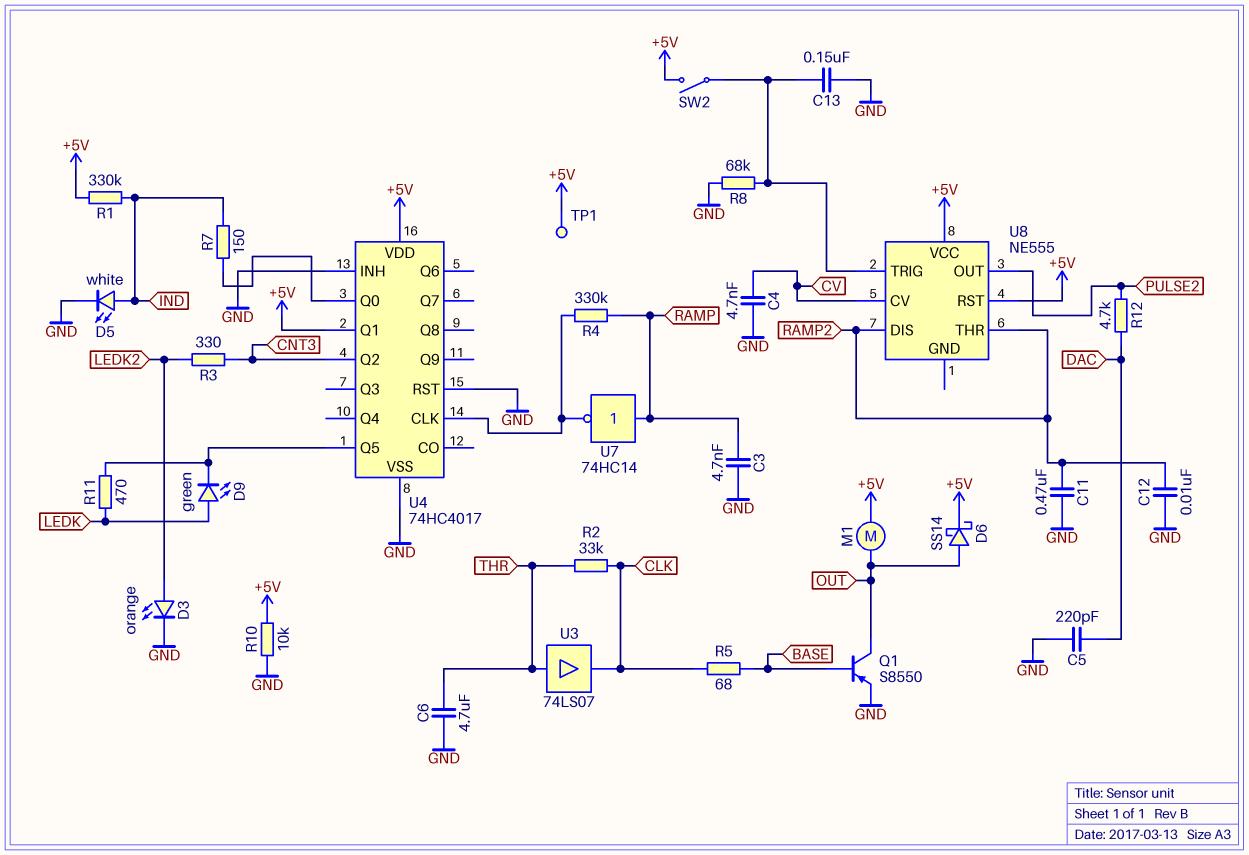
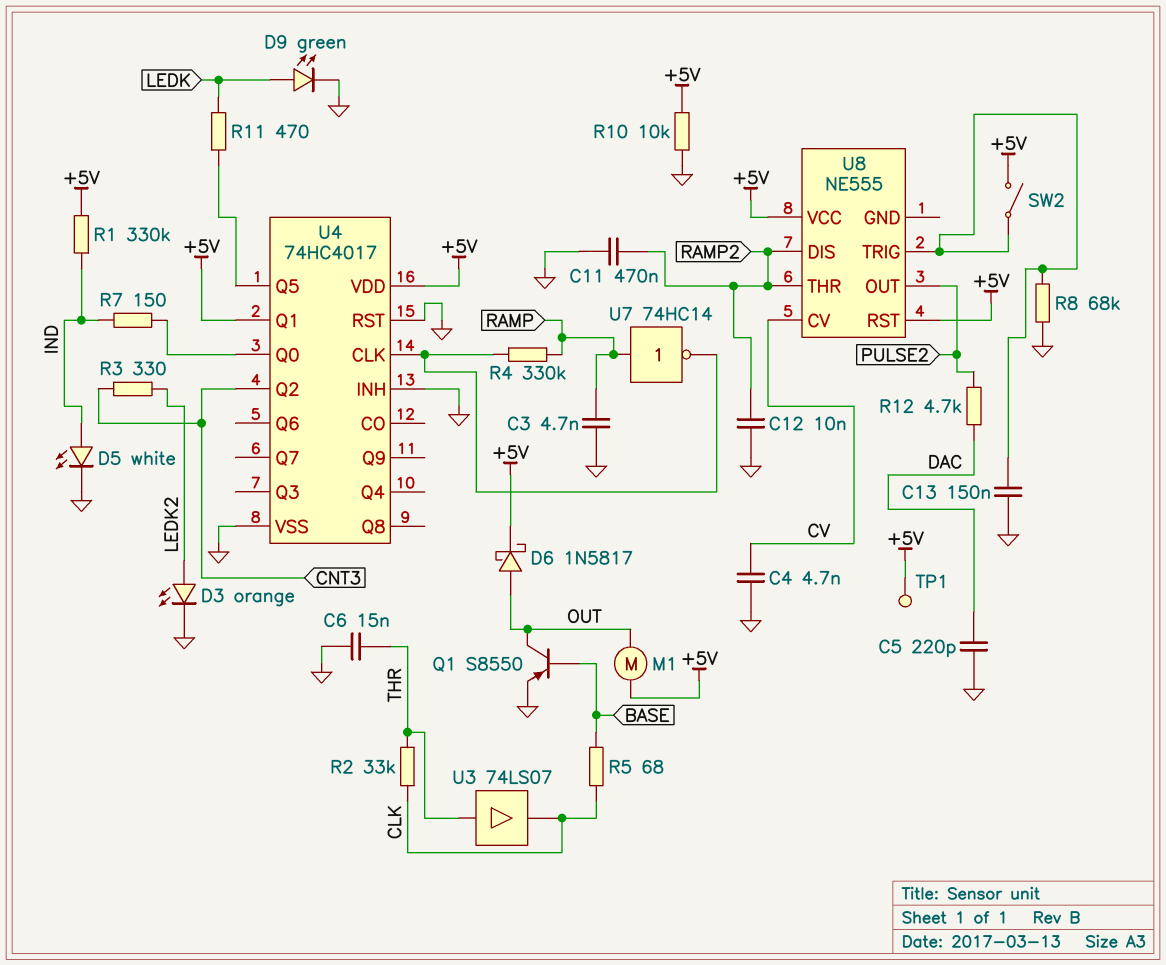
C6: 4.7uF (GND, THR) -> 15nF (GND, THR)
D6: schottky SS14 (A OUT, K +5V) -> schottky 1N5817 (A OUT, K +5V)
D9: LED green (A LEDK, K U4/Q5) -> LED green (A LEDK, K GND)

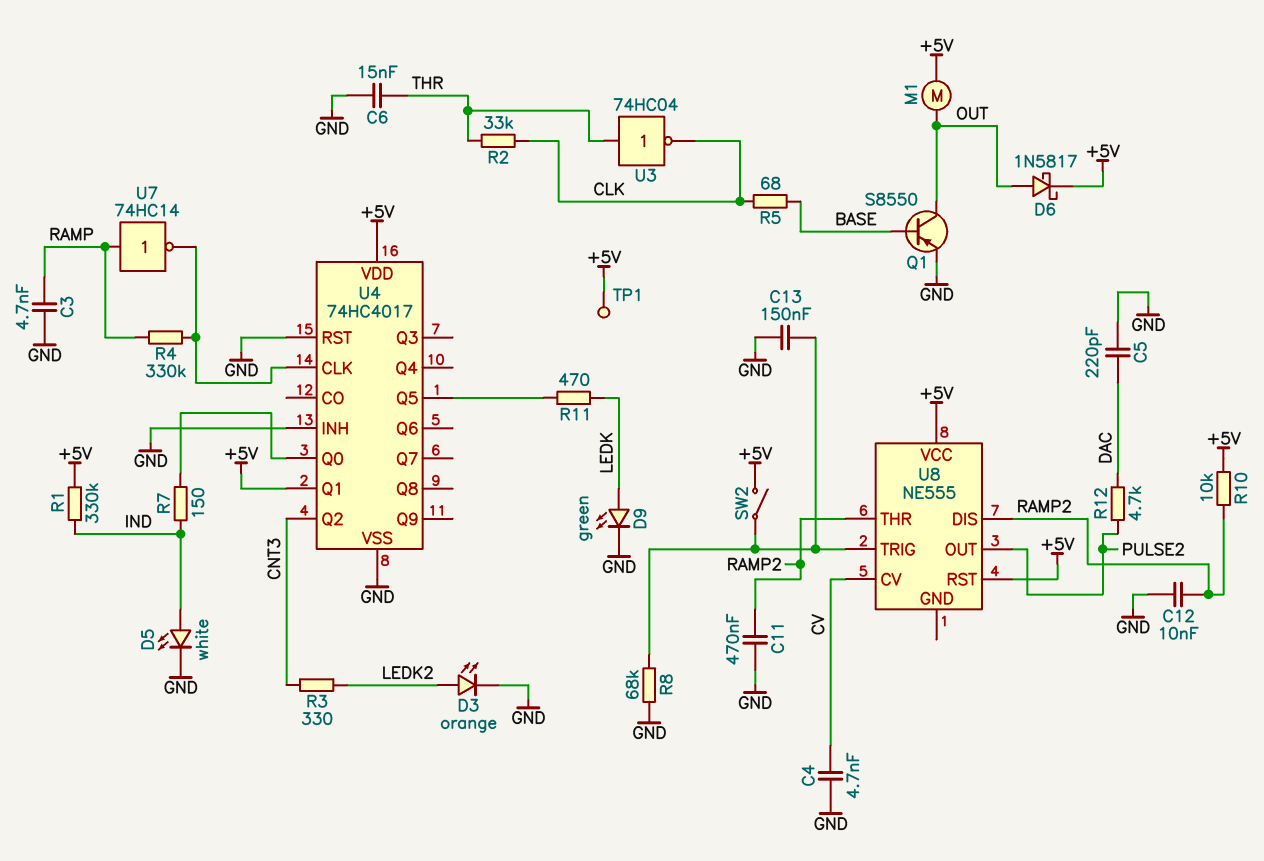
R10: 10k (+5V, GND) -> 10k (+5V, RAMP2)
U3: buffer 74LS07 (in THR, out CLK) -> NOT 74HC04 (in THR, out CLK)

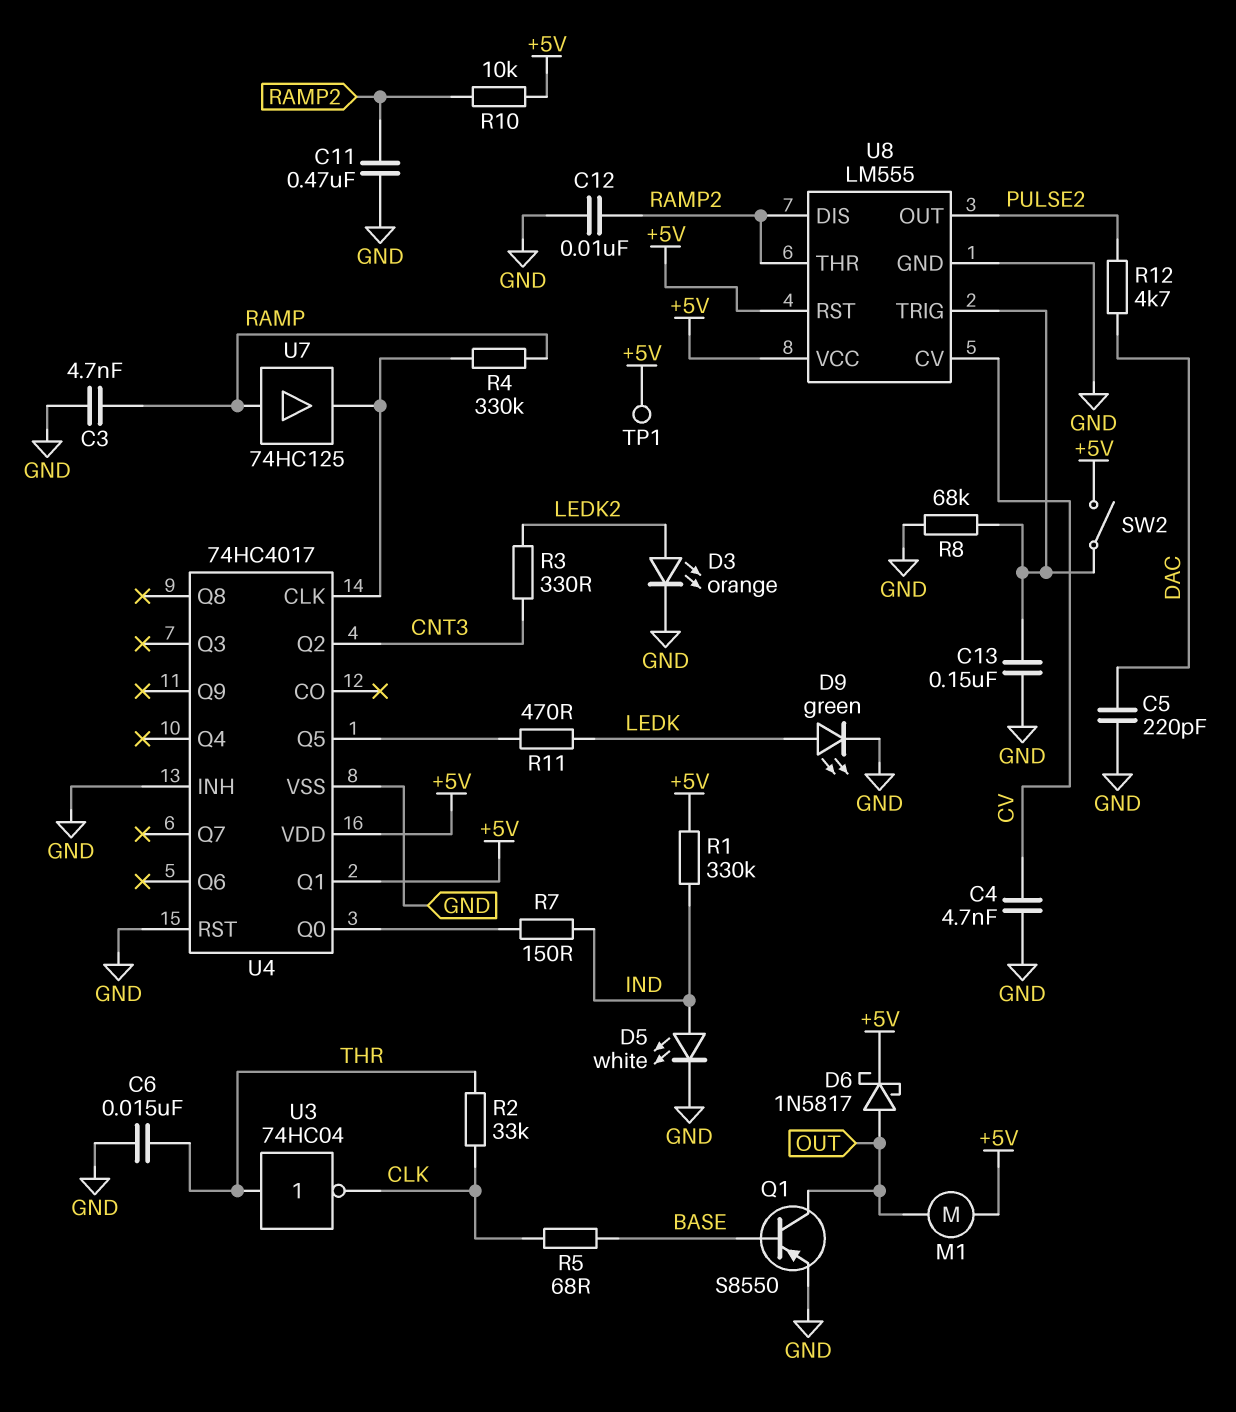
U7: NOT 74HC14 (in RAMP, out U4/CLK) -> buffer 74HC125 (in RAMP, out U4/CLK)
U8: NE555 -> LM555
U8 pin GND: none -> GND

● ● ● ● ● ● ●

Task directions> Reproduce all the records verbatim, excluding images.

Solution for this task>
C6: 4.7uF (GND, THR) -> 15nF (GND, THR)
D6: schottky SS14 (A OUT, K +5V) -> schottky 1N5817 (A OUT, K +5V)
D9: LED green (A LEDK, K U4/Q5) -> LED green (A LEDK, K GND)

R10: 10k (+5V, GND) -> 10k (+5V, RAMP2)
U3: buffer 74LS07 (in THR, out CLK) -> NOT 74HC04 (in THR, out CLK)

U7: NOT 74HC14 (in RAMP, out U4/CLK) -> buffer 74HC125 (in RAMP, out U4/CLK)
U8: NE555 -> LM555
U8 pin GND: none -> GND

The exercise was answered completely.